#### PROBLEM TO SOLVE
Please write out every entry below, word for word.

....................

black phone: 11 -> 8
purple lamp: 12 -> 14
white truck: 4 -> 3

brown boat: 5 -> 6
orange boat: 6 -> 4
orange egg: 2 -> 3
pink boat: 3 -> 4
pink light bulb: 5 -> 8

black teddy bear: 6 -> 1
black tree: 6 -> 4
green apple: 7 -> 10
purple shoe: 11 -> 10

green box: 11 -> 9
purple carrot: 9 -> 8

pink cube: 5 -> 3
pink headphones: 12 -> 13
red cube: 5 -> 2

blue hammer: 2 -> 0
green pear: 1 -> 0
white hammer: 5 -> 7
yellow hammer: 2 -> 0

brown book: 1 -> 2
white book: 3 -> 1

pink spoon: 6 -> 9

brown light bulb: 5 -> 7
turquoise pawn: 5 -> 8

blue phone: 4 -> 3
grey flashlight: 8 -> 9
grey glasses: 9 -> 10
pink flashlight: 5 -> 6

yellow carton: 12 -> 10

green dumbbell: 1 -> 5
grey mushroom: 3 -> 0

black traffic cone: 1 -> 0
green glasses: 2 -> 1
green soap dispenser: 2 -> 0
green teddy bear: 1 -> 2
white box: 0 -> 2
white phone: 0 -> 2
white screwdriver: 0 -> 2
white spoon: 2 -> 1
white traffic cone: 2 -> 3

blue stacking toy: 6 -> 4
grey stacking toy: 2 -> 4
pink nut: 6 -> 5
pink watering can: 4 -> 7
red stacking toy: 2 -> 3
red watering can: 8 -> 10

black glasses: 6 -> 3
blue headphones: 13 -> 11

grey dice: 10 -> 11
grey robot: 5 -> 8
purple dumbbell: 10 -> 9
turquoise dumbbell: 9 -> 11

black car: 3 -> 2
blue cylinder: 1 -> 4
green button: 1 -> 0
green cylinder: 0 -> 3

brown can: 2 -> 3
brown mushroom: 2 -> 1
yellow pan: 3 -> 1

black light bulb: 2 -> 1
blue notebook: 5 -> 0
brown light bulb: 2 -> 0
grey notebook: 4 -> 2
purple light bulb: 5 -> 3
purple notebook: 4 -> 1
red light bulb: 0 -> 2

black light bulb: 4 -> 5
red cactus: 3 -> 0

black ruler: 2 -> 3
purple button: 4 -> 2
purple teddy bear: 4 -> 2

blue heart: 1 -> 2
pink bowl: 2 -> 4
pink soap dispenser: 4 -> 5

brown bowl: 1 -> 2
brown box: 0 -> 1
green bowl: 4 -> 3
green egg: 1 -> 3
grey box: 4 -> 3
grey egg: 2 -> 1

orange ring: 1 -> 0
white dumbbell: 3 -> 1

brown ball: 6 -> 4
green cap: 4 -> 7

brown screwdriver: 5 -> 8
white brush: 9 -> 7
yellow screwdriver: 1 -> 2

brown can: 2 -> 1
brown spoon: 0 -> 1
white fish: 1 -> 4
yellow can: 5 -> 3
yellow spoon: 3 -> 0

....................

#### OUTPUT
black phone: 11 -> 8
purple lamp: 12 -> 14
white truck: 4 -> 3

brown boat: 5 -> 6
orange boat: 6 -> 4
orange egg: 2 -> 3
pink boat: 3 -> 4
pink light bulb: 5 -> 8

black teddy bear: 6 -> 1
black tree: 6 -> 4
green apple: 7 -> 10
purple shoe: 11 -> 10

green box: 11 -> 9
purple carrot: 9 -> 8

pink cube: 5 -> 3
pink headphones: 12 -> 13
red cube: 5 -> 2

blue hammer: 2 -> 0
green pear: 1 -> 0
white hammer: 5 -> 7
yellow hammer: 2 -> 0

brown book: 1 -> 2
white book: 3 -> 1

pink spoon: 6 -> 9

brown light bulb: 5 -> 7
turquoise pawn: 5 -> 8

blue phone: 4 -> 3
grey flashlight: 8 -> 9
grey glasses: 9 -> 10
pink flashlight: 5 -> 6

yellow carton: 12 -> 10

green dumbbell: 1 -> 5
grey mushroom: 3 -> 0

black traffic cone: 1 -> 0
green glasses: 2 -> 1
green soap dispenser: 2 -> 0
green teddy bear: 1 -> 2
white box: 0 -> 2
white phone: 0 -> 2
white screwdriver: 0 -> 2
white spoon: 2 -> 1
white traffic cone: 2 -> 3

blue stacking toy: 6 -> 4
grey stacking toy: 2 -> 4
pink nut: 6 -> 5
pink watering can: 4 -> 7
red stacking toy: 2 -> 3
red watering can: 8 -> 10

black glasses: 6 -> 3
blue headphones: 13 -> 11

grey dice: 10 -> 11
grey robot: 5 -> 8
purple dumbbell: 10 -> 9
turquoise dumbbell: 9 -> 11

black car: 3 -> 2
blue cylinder: 1 -> 4
green button: 1 -> 0
green cylinder: 0 -> 3

brown can: 2 -> 3
brown mushroom: 2 -> 1
yellow pan: 3 -> 1

black light bulb: 2 -> 1
blue notebook: 5 -> 0
brown light bulb: 2 -> 0
grey notebook: 4 -> 2
purple light bulb: 5 -> 3
purple notebook: 4 -> 1
red light bulb: 0 -> 2

black light bulb: 4 -> 5
red cactus: 3 -> 0

black ruler: 2 -> 3
purple button: 4 -> 2
purple teddy bear: 4 -> 2

blue heart: 1 -> 2
pink bowl: 2 -> 4
pink soap dispenser: 4 -> 5

brown bowl: 1 -> 2
brown box: 0 -> 1
green bowl: 4 -> 3
green egg: 1 -> 3
grey box: 4 -> 3
grey egg: 2 -> 1

orange ring: 1 -> 0
white dumbbell: 3 -> 1

brown ball: 6 -> 4
green cap: 4 -> 7

brown screwdriver: 5 -> 8
white brush: 9 -> 7
yellow screwdriver: 1 -> 2

brown can: 2 -> 1
brown spoon: 0 -> 1
white fish: 1 -> 4
yellow can: 5 -> 3
yellow spoon: 3 -> 0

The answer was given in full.